#### ASSIGNMENT:
A faithful copy of the data below is required, leaving out every picture.

MATERIAL PROVIDED: Begin

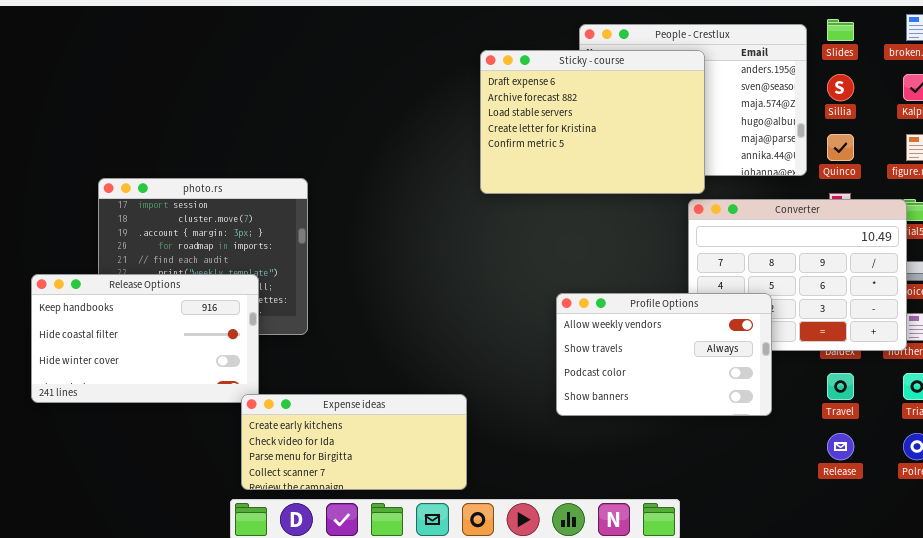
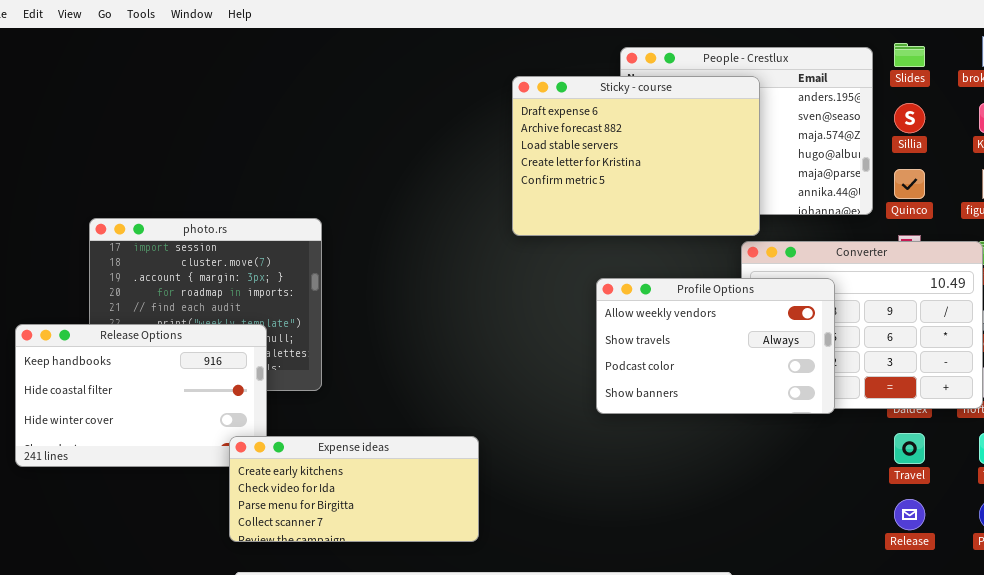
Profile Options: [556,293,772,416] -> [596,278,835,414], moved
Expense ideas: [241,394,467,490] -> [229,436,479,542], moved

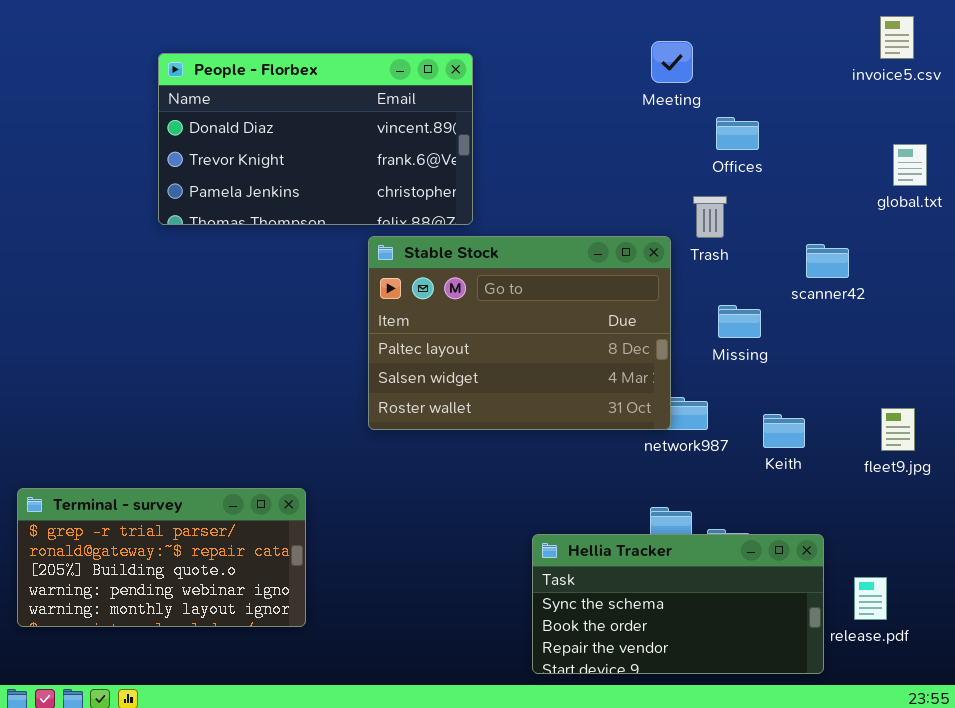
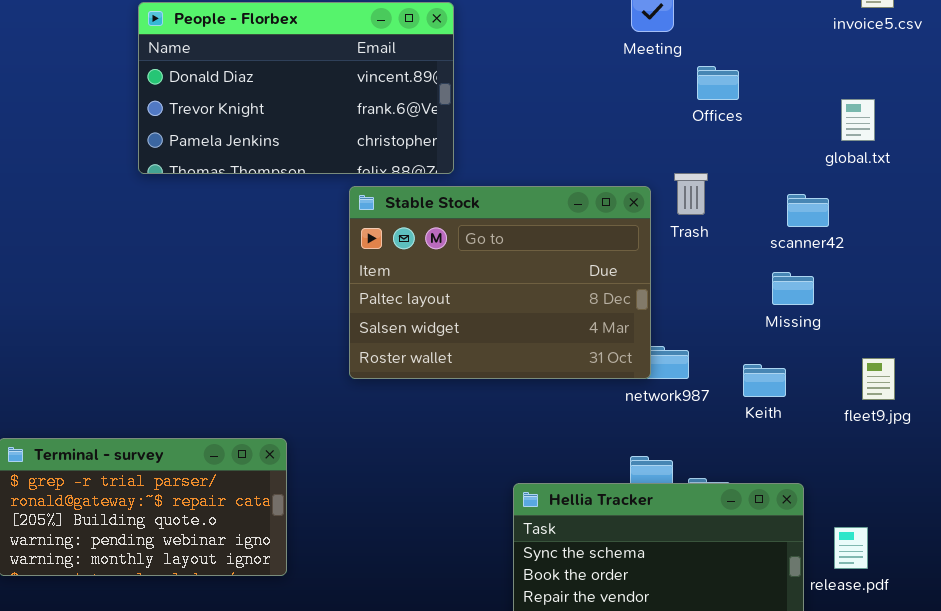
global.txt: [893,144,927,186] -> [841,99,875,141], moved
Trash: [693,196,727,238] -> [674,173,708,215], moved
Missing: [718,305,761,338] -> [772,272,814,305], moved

MATERIAL PROVIDED: End

#### ANSWER SPACE:
Profile Options: [556,293,772,416] -> [596,278,835,414], moved
Expense ideas: [241,394,467,490] -> [229,436,479,542], moved

global.txt: [893,144,927,186] -> [841,99,875,141], moved
Trash: [693,196,727,238] -> [674,173,708,215], moved
Missing: [718,305,761,338] -> [772,272,814,305], moved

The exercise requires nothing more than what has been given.